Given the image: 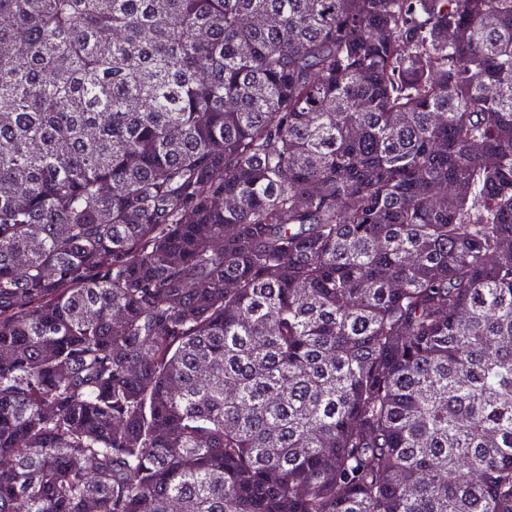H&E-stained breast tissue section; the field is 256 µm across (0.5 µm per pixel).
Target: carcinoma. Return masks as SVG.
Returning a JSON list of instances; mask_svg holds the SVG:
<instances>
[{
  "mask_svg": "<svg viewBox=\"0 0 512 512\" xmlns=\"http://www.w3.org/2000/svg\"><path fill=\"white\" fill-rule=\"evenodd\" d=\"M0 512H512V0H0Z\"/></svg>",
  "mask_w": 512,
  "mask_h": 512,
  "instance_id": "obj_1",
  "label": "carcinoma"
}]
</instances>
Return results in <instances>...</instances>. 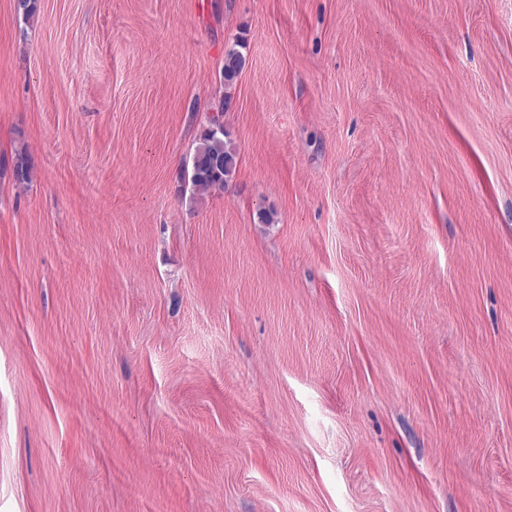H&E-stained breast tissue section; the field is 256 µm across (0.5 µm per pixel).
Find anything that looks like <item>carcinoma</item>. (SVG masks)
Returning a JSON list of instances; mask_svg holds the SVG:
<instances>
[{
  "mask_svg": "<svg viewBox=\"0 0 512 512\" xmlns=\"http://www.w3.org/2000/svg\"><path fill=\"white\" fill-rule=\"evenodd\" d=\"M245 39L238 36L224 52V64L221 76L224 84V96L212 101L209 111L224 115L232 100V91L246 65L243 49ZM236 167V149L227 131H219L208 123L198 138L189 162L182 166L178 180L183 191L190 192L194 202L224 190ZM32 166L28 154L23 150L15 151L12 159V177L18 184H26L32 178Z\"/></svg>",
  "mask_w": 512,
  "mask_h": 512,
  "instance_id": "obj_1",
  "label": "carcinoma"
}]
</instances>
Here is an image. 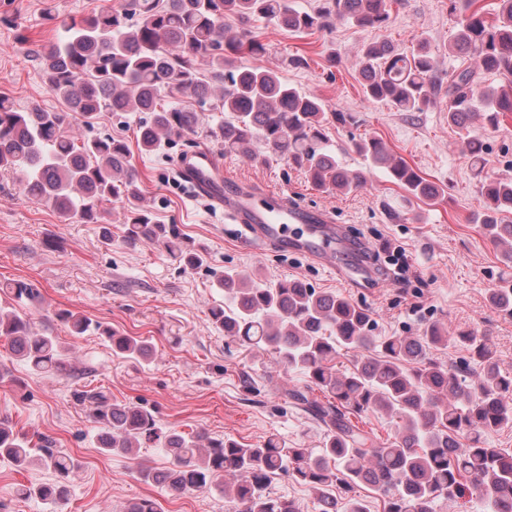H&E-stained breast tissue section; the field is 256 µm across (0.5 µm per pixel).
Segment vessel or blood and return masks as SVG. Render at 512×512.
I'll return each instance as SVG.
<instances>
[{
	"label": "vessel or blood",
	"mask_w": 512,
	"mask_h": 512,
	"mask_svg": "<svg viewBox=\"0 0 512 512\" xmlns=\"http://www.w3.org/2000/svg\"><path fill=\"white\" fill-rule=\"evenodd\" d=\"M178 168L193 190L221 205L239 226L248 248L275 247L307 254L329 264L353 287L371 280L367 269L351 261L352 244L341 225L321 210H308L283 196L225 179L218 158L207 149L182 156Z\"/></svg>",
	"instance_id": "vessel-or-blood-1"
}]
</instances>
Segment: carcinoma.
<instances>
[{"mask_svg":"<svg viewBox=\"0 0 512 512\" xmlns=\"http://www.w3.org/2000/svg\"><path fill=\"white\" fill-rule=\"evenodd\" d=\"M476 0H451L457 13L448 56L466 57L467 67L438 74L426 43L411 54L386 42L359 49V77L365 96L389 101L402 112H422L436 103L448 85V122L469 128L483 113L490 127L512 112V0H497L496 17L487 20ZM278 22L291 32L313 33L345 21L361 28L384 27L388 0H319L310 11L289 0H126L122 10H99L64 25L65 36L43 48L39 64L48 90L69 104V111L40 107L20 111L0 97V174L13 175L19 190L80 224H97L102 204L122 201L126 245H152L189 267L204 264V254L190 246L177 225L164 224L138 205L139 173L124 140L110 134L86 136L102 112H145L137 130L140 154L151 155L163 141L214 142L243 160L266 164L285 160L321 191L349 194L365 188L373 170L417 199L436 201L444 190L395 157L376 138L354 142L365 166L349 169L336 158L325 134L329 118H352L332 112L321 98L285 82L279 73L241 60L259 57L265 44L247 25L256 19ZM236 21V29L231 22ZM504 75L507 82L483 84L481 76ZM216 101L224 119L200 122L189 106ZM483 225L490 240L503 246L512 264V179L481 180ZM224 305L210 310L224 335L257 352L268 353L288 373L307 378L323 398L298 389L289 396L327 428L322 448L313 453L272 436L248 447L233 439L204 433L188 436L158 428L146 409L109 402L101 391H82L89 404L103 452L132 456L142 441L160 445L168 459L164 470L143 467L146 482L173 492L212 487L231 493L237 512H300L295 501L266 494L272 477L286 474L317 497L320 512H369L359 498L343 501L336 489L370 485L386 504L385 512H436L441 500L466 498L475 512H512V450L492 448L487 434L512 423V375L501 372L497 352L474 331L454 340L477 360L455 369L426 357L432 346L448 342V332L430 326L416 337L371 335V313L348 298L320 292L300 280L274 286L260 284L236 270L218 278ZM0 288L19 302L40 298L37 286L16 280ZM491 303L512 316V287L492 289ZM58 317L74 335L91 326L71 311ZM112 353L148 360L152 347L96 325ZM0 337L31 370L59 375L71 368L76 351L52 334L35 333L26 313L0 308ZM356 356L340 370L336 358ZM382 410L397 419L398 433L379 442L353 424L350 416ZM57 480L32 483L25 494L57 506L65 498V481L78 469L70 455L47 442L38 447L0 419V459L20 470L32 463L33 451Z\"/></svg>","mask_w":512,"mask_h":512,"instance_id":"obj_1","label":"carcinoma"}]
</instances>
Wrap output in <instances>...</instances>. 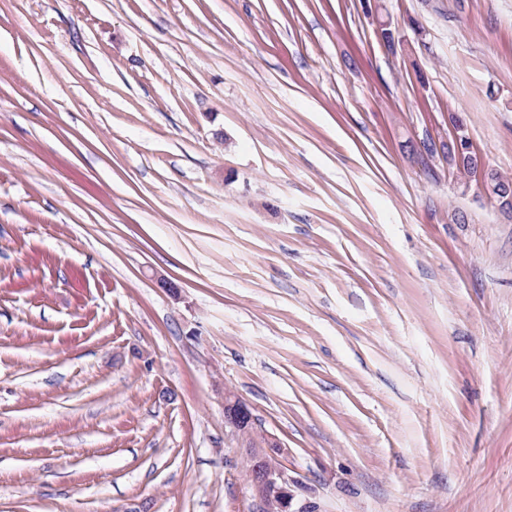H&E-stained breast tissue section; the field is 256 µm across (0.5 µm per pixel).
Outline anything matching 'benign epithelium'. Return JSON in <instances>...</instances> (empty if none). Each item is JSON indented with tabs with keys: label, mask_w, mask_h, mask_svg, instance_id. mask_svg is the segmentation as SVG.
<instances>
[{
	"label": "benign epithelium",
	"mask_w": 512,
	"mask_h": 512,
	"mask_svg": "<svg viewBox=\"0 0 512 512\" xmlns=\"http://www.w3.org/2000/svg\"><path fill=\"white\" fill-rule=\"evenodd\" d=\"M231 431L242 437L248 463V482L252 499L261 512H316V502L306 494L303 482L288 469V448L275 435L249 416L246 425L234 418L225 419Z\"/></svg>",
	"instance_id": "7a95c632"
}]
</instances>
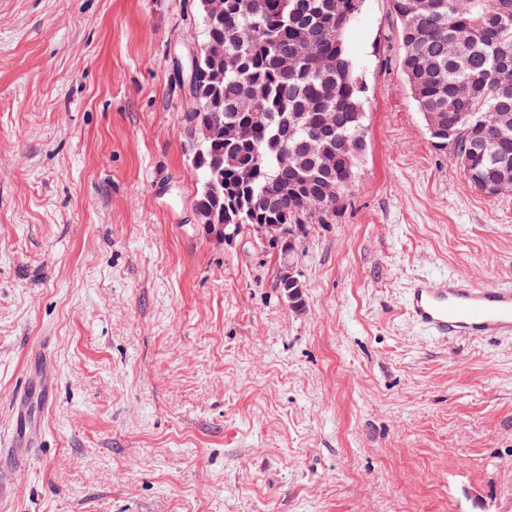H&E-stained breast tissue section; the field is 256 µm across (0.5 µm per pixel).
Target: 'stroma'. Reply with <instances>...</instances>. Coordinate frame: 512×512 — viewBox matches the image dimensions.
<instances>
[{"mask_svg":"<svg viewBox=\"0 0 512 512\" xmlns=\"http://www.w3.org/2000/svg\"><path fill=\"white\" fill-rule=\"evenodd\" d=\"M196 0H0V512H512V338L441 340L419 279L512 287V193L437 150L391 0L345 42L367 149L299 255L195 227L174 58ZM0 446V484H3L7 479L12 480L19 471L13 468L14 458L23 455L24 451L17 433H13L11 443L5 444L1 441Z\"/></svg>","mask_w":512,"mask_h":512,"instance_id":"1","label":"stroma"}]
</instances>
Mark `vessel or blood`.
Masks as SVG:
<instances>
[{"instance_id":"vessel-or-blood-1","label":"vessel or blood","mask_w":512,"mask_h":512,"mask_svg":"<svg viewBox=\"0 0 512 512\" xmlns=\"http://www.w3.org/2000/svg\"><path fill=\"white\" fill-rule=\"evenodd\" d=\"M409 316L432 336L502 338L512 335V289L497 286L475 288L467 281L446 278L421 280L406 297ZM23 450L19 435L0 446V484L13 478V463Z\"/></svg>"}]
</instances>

# # # # #

Task description
Transcribe, word for word, every line from the one containing "Target: 'stroma'. Reply" through the final line of the entries, and nothing else.

Expected output
Target: 'stroma'. Reply with <instances>...</instances>. Coordinate frame: 512×512 — viewBox matches the image dimensions.
<instances>
[{"mask_svg":"<svg viewBox=\"0 0 512 512\" xmlns=\"http://www.w3.org/2000/svg\"><path fill=\"white\" fill-rule=\"evenodd\" d=\"M196 0H0V512H512V338L441 340L419 279L512 287V193L437 150L391 0L345 42L367 149L299 255L195 227L174 58ZM0 446V484H3L7 479L12 480L19 471L13 468L14 458L23 455L24 451L17 433H13L11 443L5 444L1 441Z\"/></svg>","mask_w":512,"mask_h":512,"instance_id":"1","label":"stroma"}]
</instances>
Mark `vessel or blood`.
Masks as SVG:
<instances>
[{"instance_id":"vessel-or-blood-1","label":"vessel or blood","mask_w":512,"mask_h":512,"mask_svg":"<svg viewBox=\"0 0 512 512\" xmlns=\"http://www.w3.org/2000/svg\"><path fill=\"white\" fill-rule=\"evenodd\" d=\"M409 316L432 336L502 338L512 335V289L497 286L475 288L467 281L446 278L421 280L406 297ZM23 450L19 435L0 446V484L13 478V463Z\"/></svg>"}]
</instances>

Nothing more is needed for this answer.